What to do | Copy out each line below verbatim, skipping any picture.

START Excerpted records

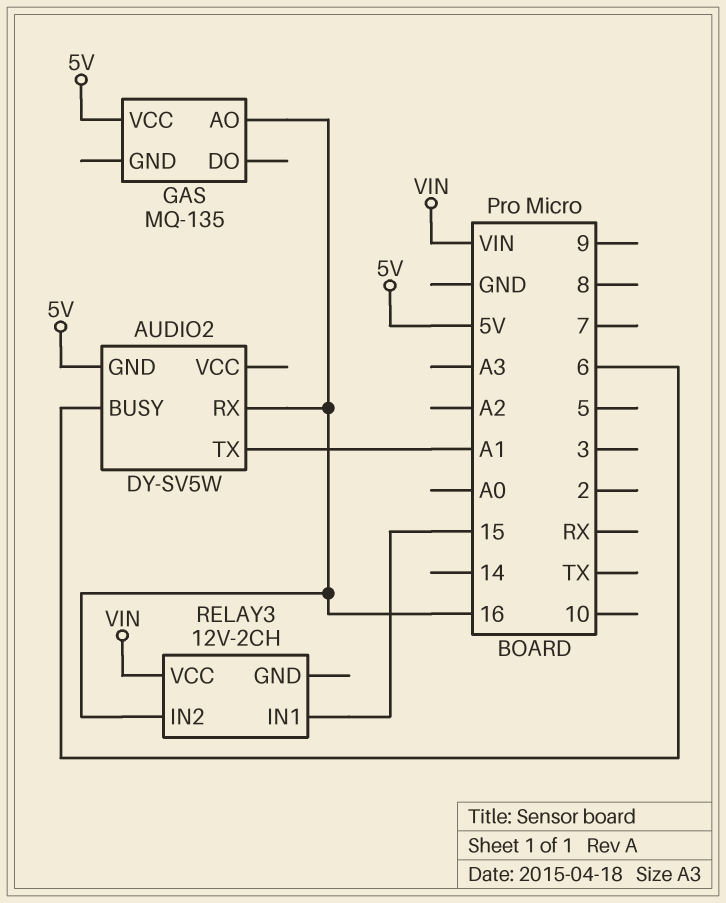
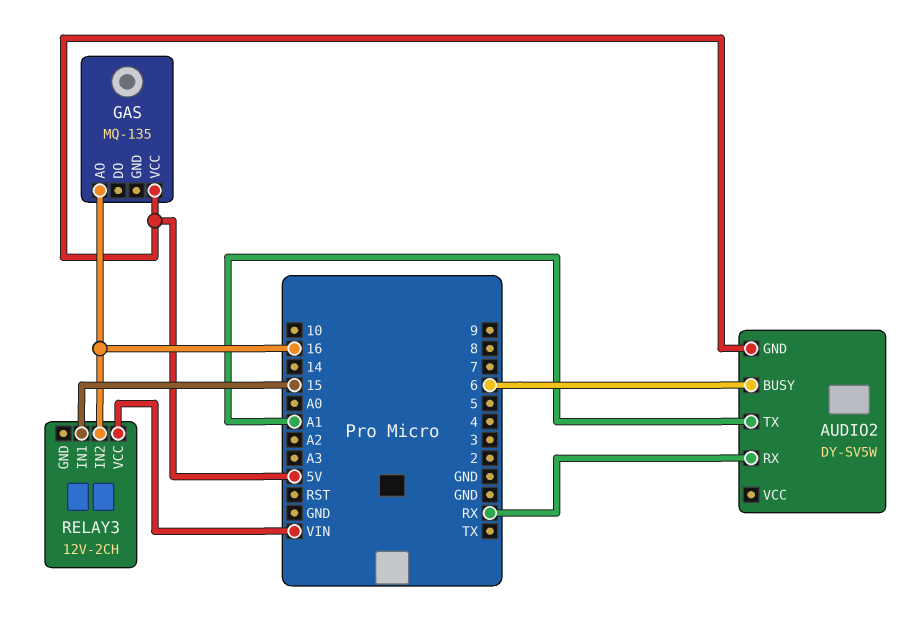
AUDIO2 pin RX: 16 -> RX

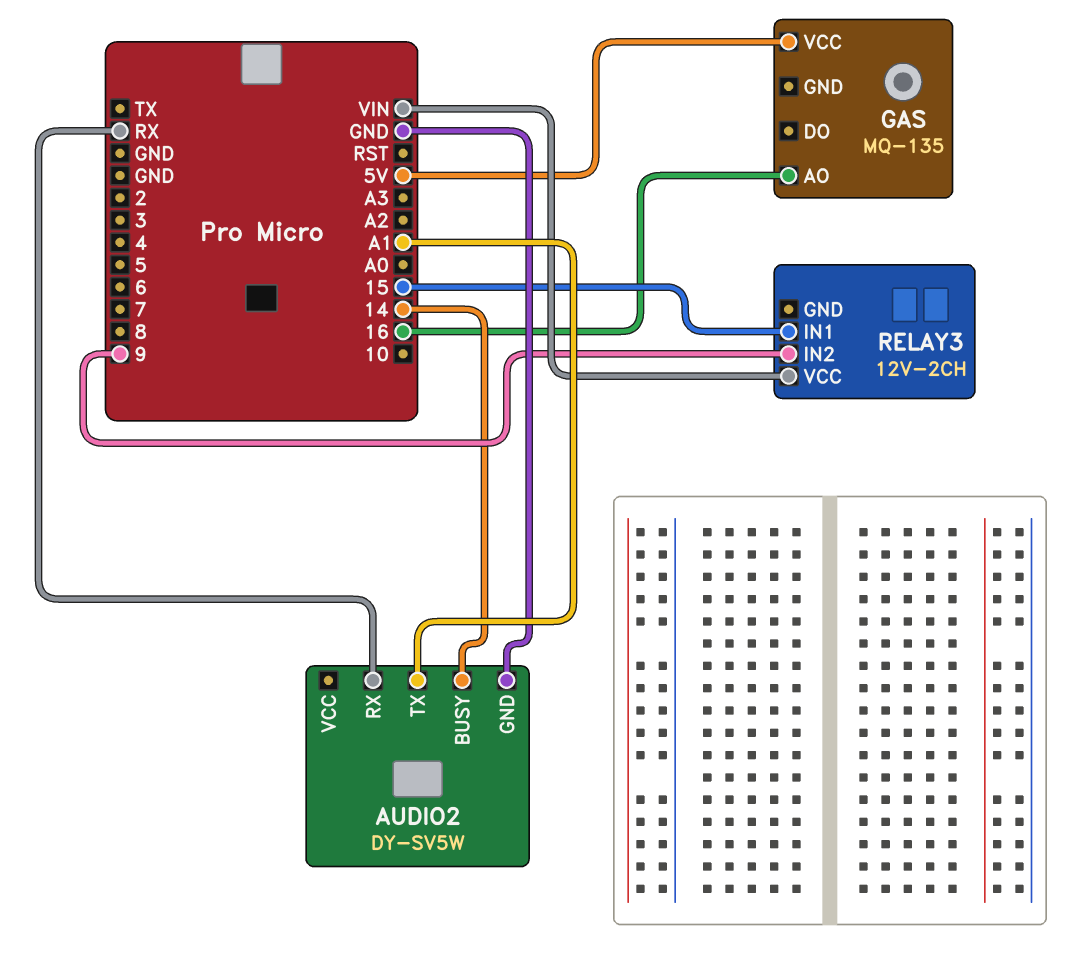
AUDIO2 pin BUSY: 6 -> 14
AUDIO2 pin GND: 5V -> GND
RELAY3 pin IN2: 16 -> 9

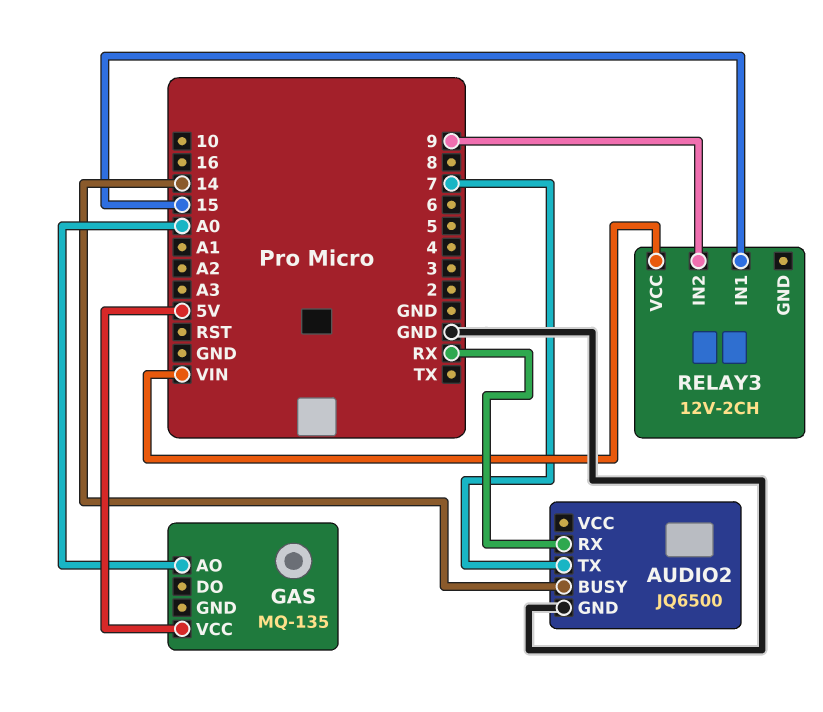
AUDIO2: DY-SV5W -> JQ6500
AUDIO2 pin TX: A1 -> 7
GAS pin AO: 16 -> A0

END Excerpted records

Task response |
AUDIO2 pin RX: 16 -> RX

AUDIO2 pin BUSY: 6 -> 14
AUDIO2 pin GND: 5V -> GND
RELAY3 pin IN2: 16 -> 9

AUDIO2: DY-SV5W -> JQ6500
AUDIO2 pin TX: A1 -> 7
GAS pin AO: 16 -> A0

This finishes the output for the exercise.